* **INPUT DATA**:
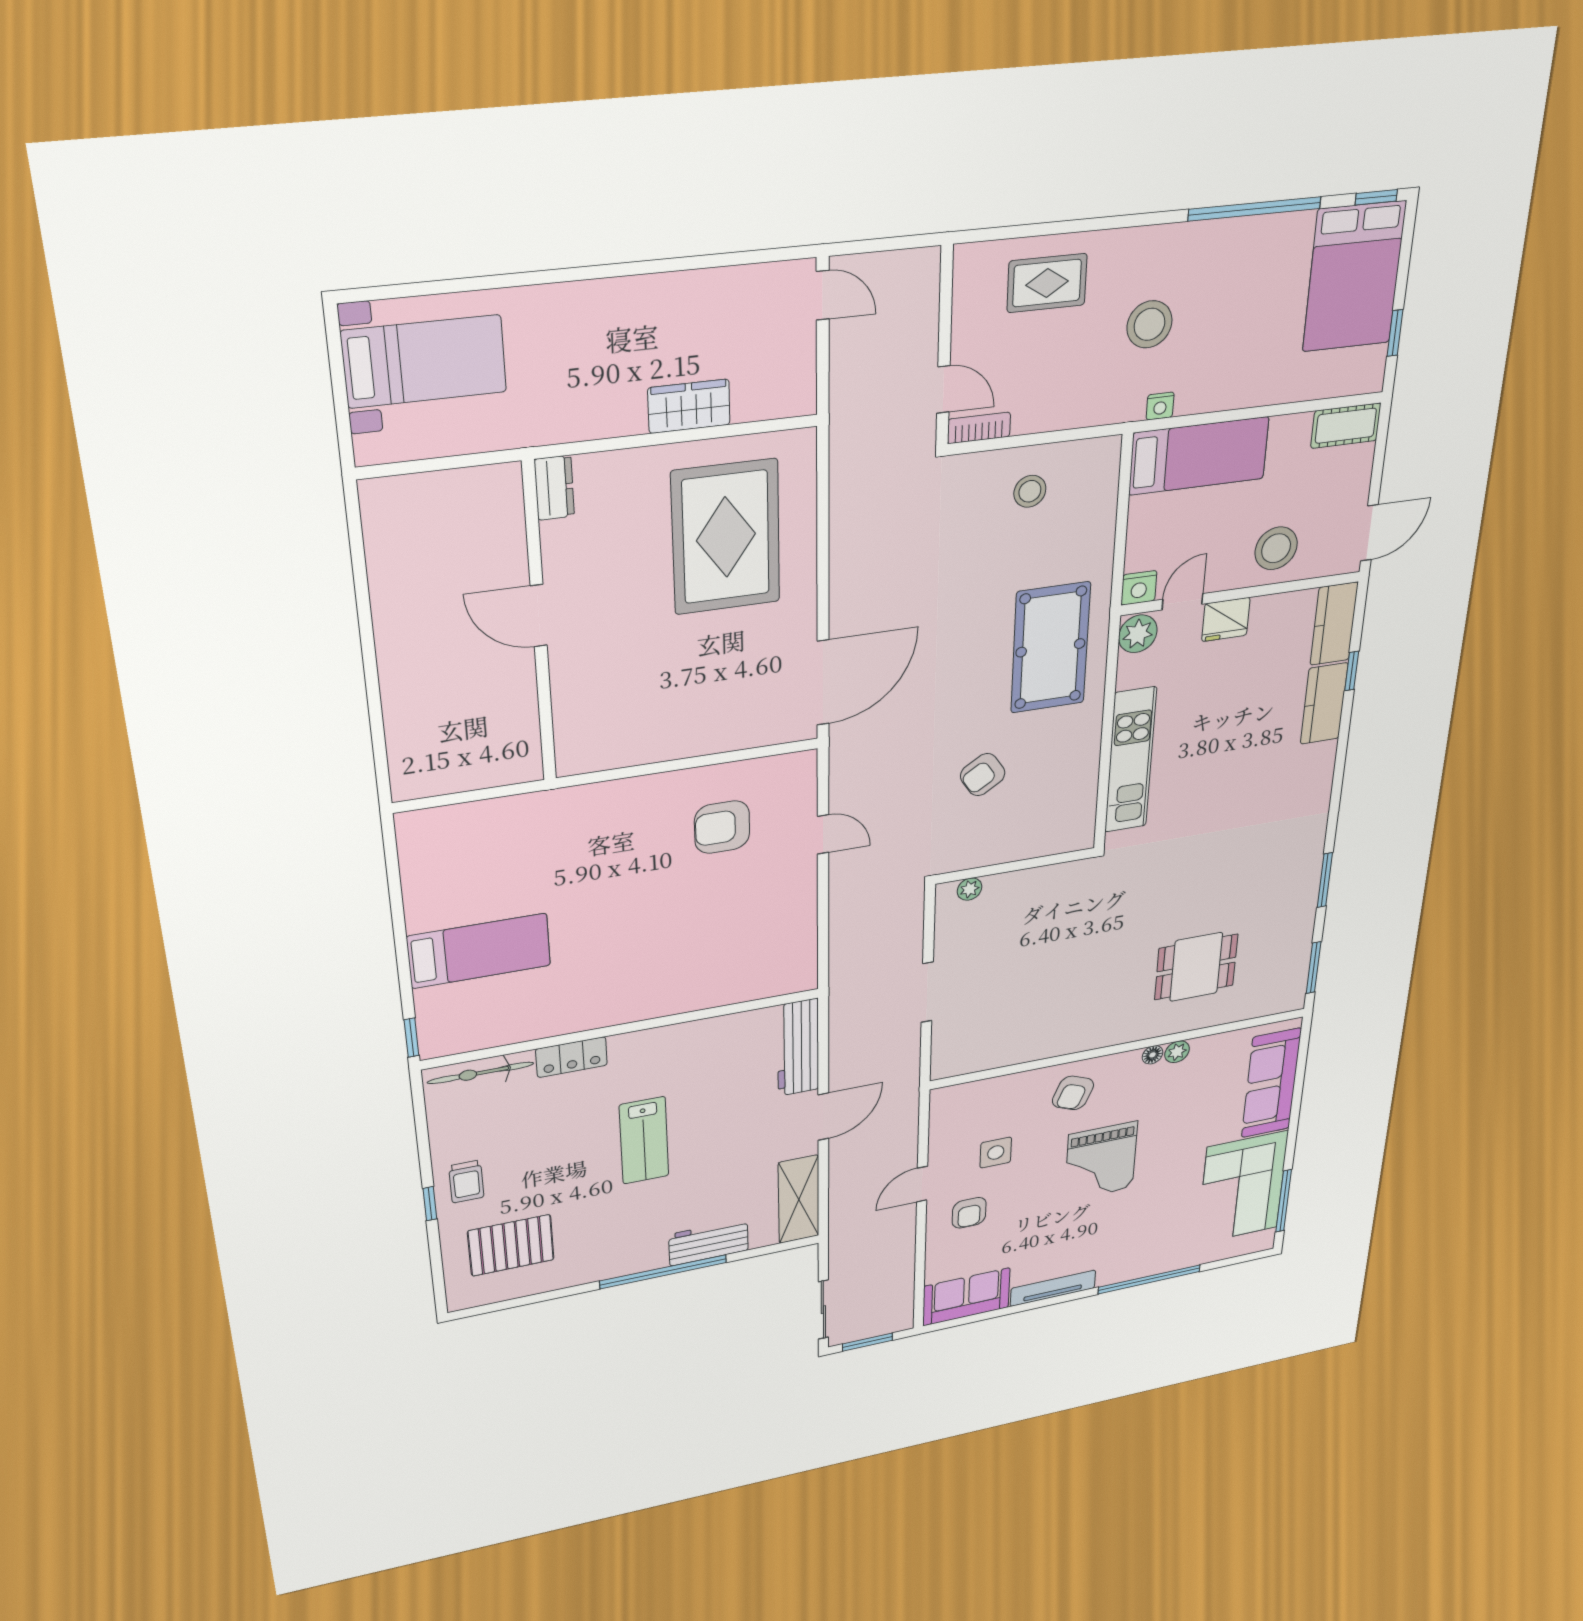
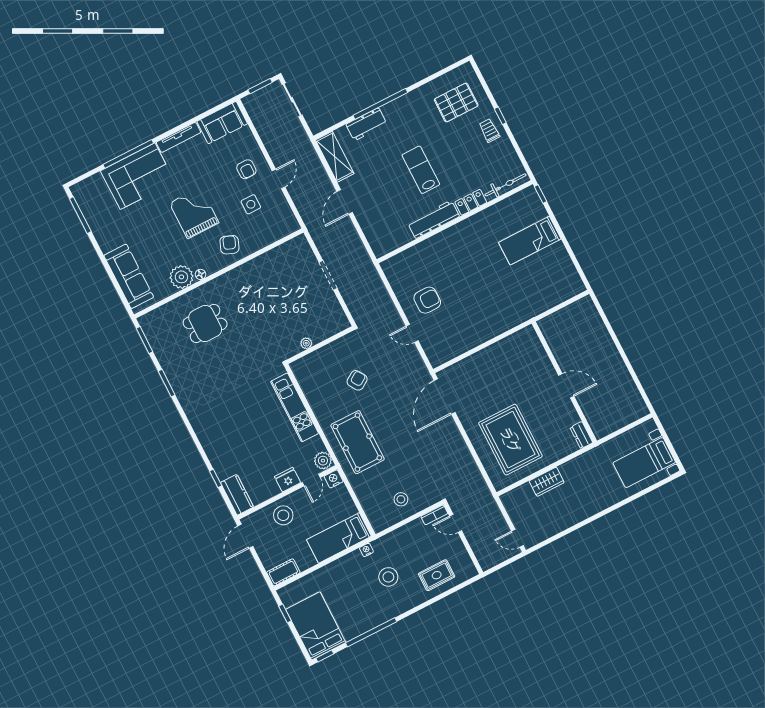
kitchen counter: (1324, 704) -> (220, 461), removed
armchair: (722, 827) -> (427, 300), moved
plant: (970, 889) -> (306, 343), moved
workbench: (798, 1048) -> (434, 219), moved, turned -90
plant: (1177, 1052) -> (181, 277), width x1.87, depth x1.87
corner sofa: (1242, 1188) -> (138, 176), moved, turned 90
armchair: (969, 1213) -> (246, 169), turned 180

==

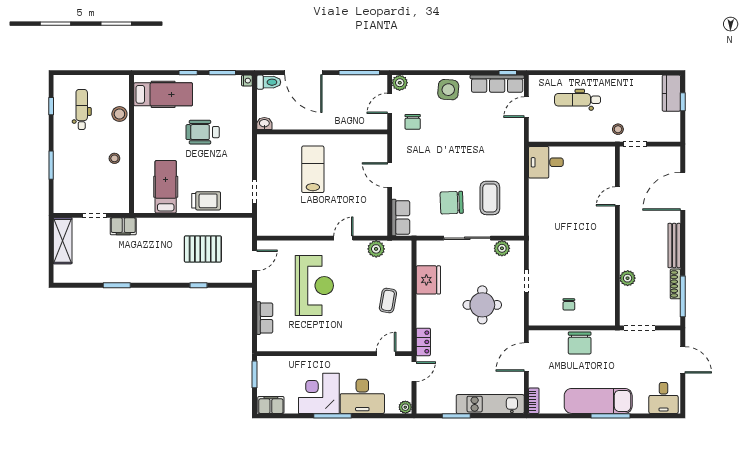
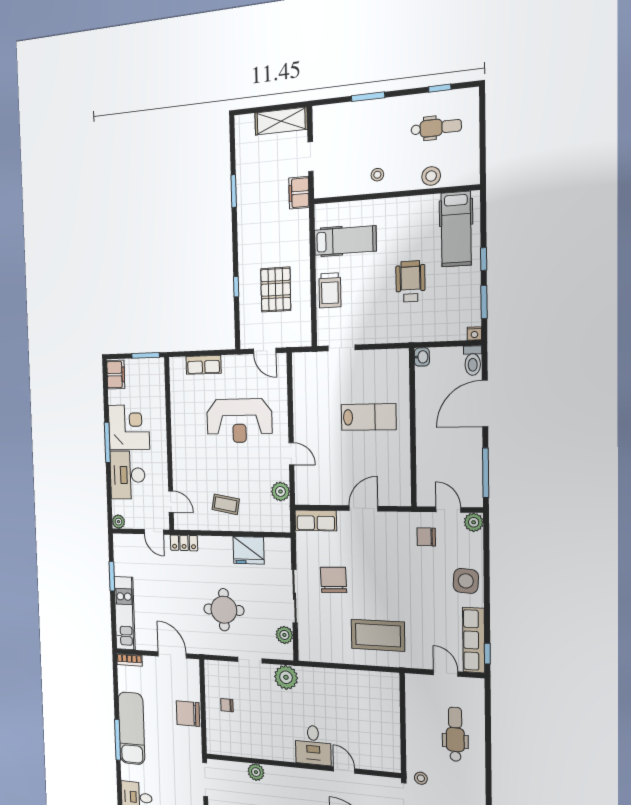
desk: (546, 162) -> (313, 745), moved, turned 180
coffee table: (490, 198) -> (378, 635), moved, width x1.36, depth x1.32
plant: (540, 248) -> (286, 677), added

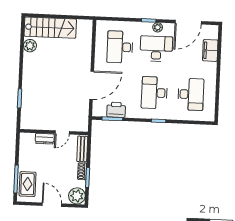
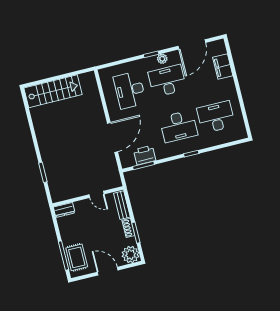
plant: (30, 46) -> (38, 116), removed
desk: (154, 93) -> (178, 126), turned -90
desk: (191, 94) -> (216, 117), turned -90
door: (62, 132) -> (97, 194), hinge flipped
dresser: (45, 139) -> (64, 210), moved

==

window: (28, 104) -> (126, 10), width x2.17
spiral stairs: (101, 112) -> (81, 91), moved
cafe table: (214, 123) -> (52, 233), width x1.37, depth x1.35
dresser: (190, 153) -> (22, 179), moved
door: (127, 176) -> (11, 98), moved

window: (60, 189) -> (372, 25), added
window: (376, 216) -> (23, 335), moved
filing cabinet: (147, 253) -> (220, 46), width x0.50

* **TASK OBJECTIVE**:
Exactly how many lines of the records above contain "dresser"? Please state only the number.

* **RESPONSE TO THE TASK**:
2